** What to work on **
The whole listing below, with no pictures, is to be repeated as it stands.

** Provided records **
=== Section Start ===

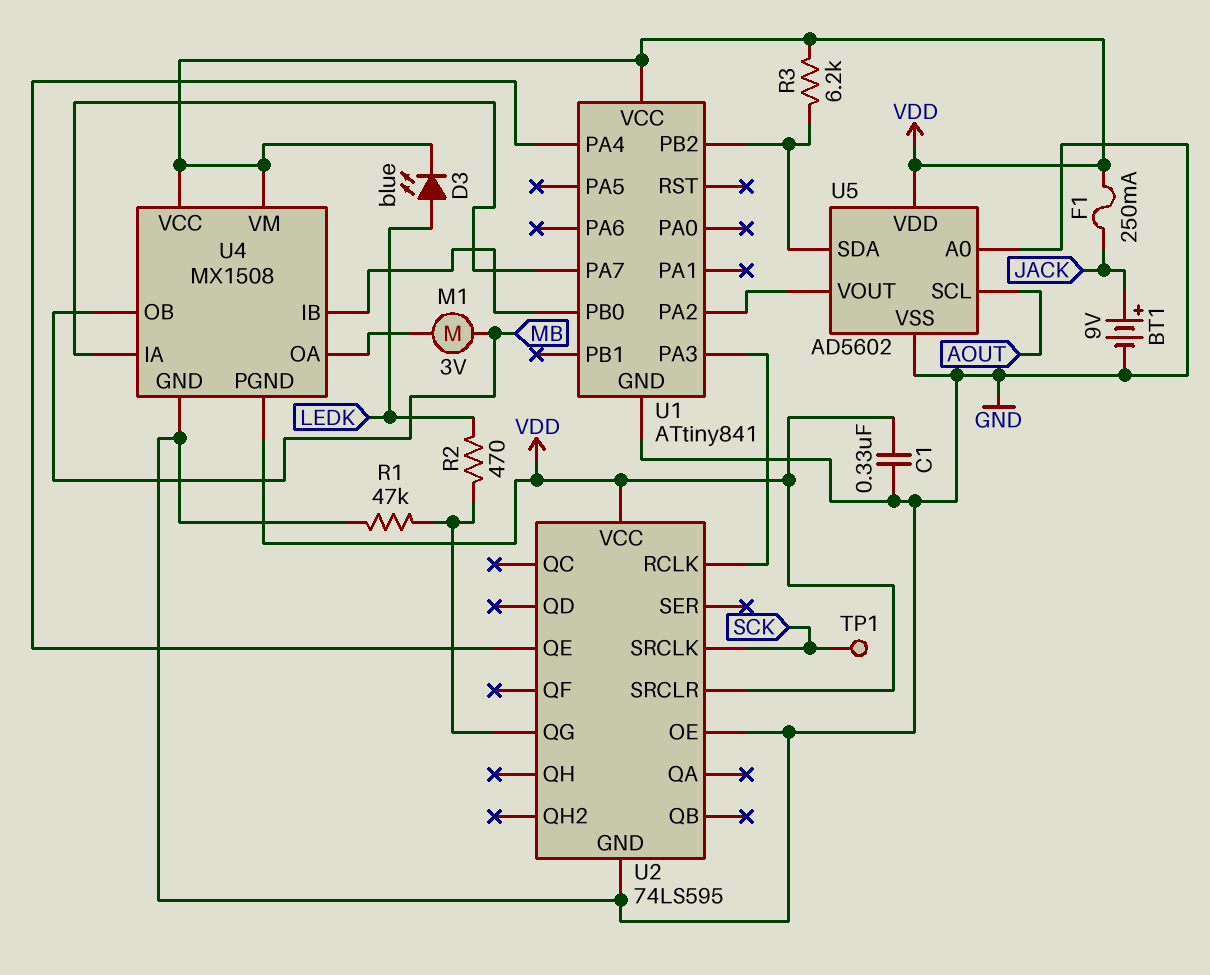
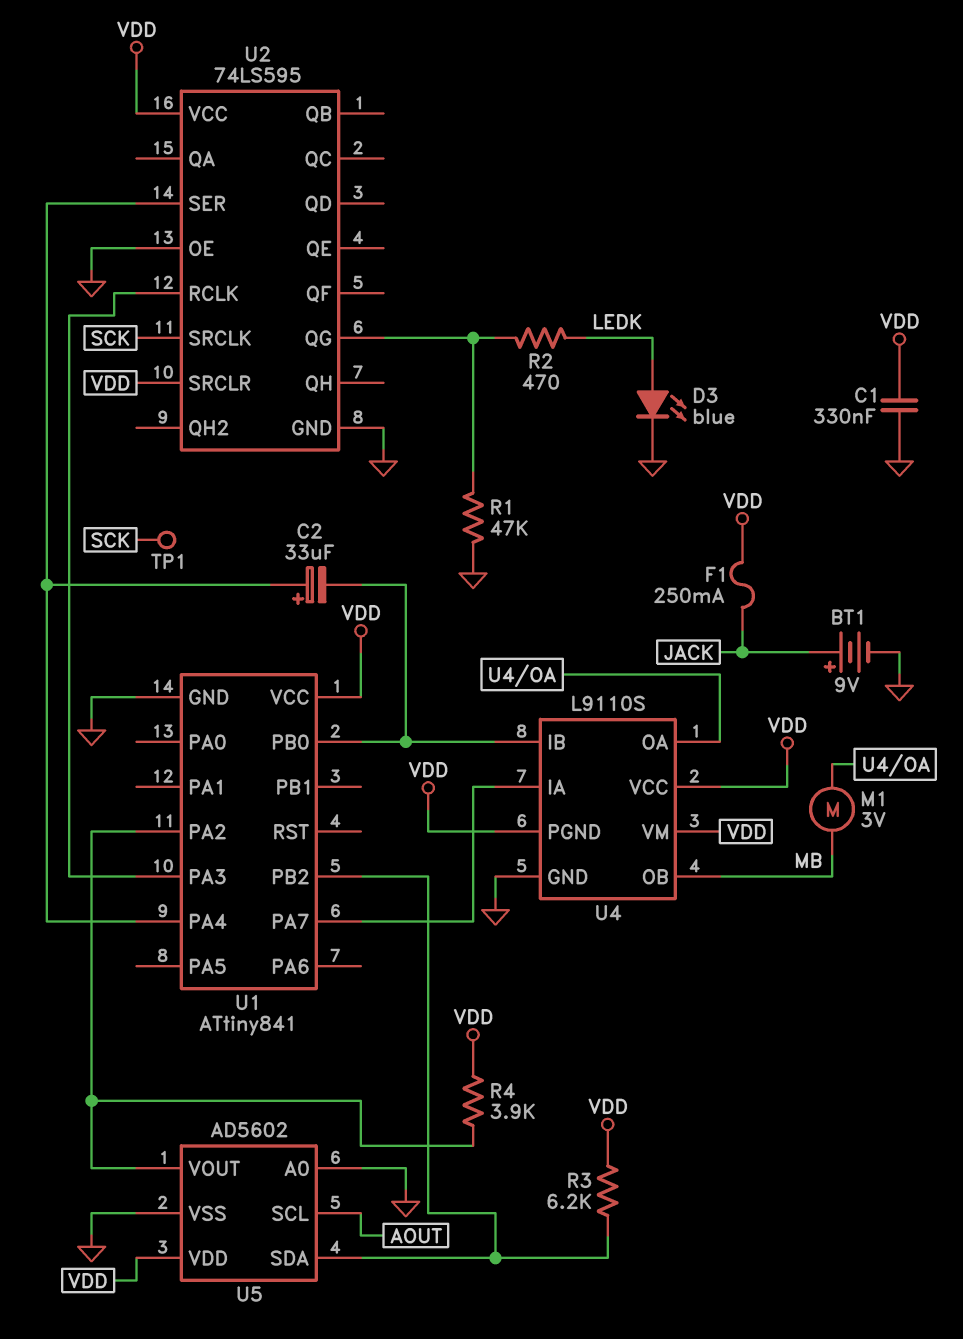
C2: none -> 33uF (plus U1/PA4, minus U1/PB0)
D3: LED blue (A LEDK, K VDD) -> LED blue (A LEDK, K GND)
R4: none -> 3.9k (U1/PA2, VDD)
U2 pin QE: U1/PA4 -> none
U2 pin SER: none -> U1/PA4
U4: MX1508 -> L9110S

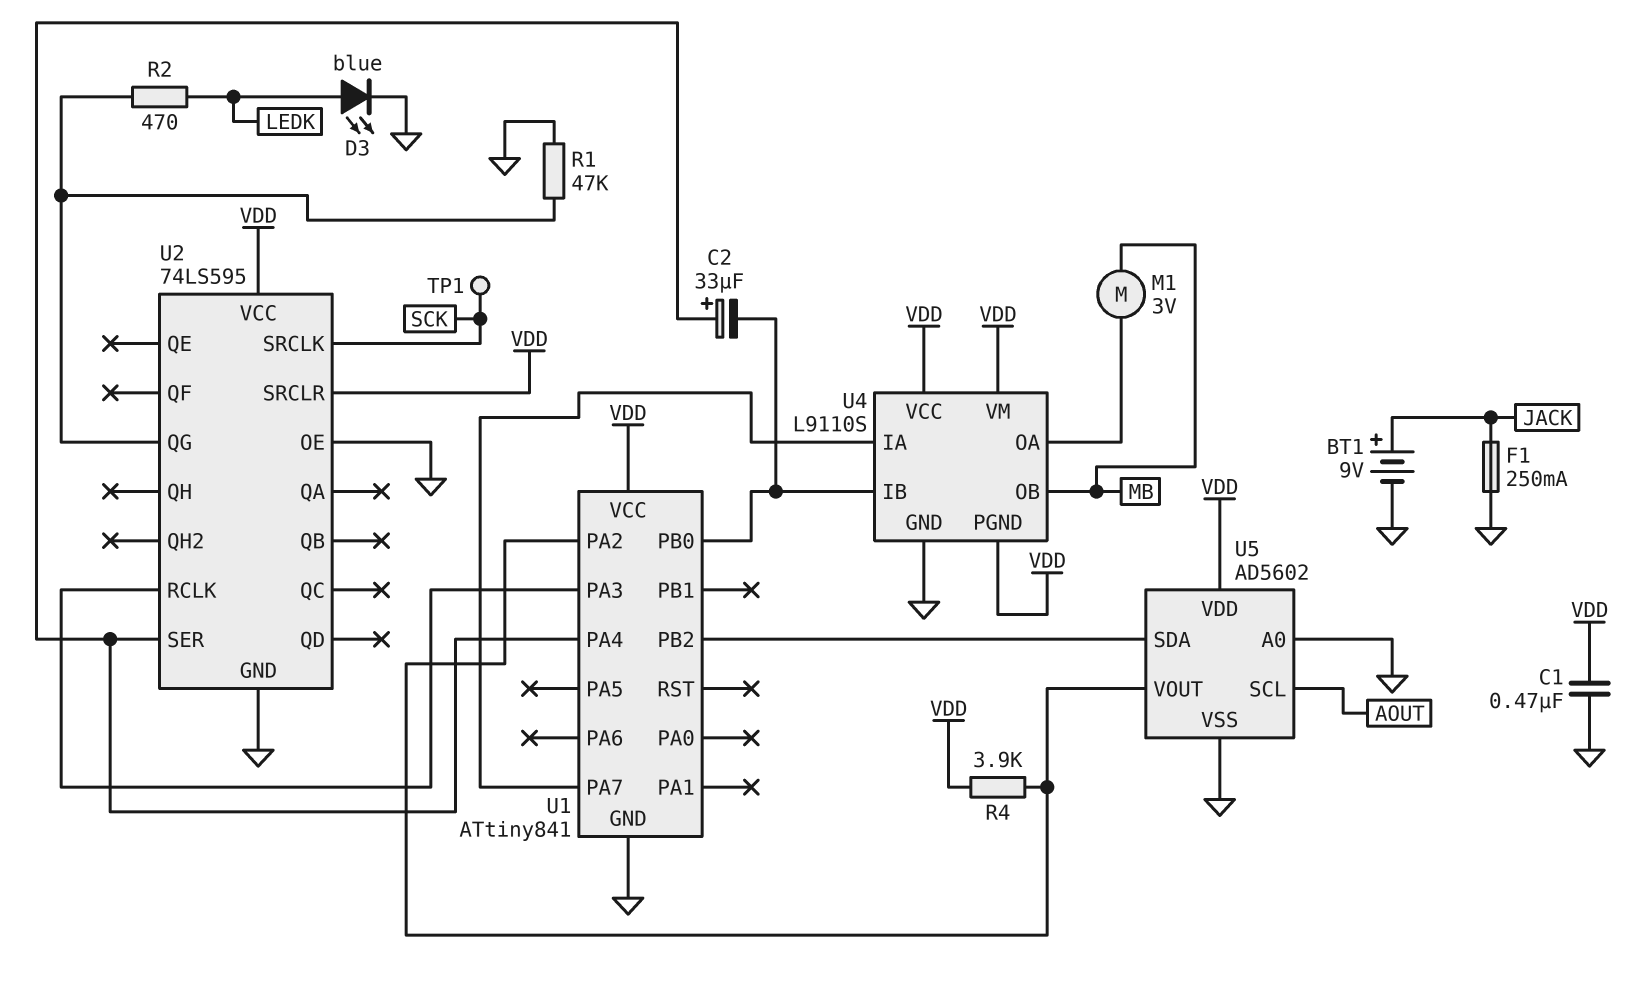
C1: 330nF (GND, VDD) -> 470nF (GND, VDD)
F1: 250mA (JACK, VDD) -> 250mA (GND, JACK)
R3: 6.2k (U1/PB2, VDD) -> none

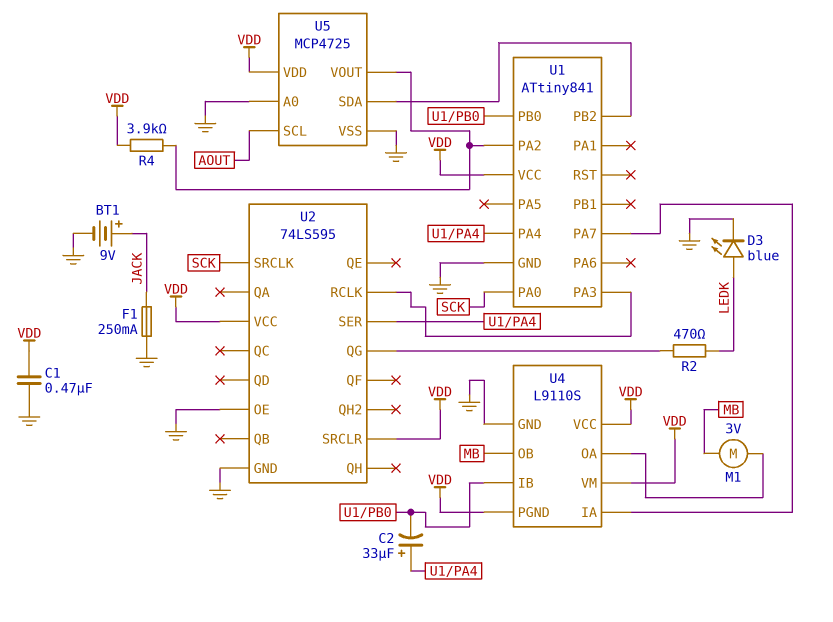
R1: 47k (GND, U2/QG) -> none
TP1: test point (SCK) -> none
U1 pin PA0: none -> SCK
U5: AD5602 -> MCP4725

=== Section End ===

** Final answer **
C2: none -> 33uF (plus U1/PA4, minus U1/PB0)
D3: LED blue (A LEDK, K VDD) -> LED blue (A LEDK, K GND)
R4: none -> 3.9k (U1/PA2, VDD)
U2 pin QE: U1/PA4 -> none
U2 pin SER: none -> U1/PA4
U4: MX1508 -> L9110S

C1: 330nF (GND, VDD) -> 470nF (GND, VDD)
F1: 250mA (JACK, VDD) -> 250mA (GND, JACK)
R3: 6.2k (U1/PB2, VDD) -> none

R1: 47k (GND, U2/QG) -> none
TP1: test point (SCK) -> none
U1 pin PA0: none -> SCK
U5: AD5602 -> MCP4725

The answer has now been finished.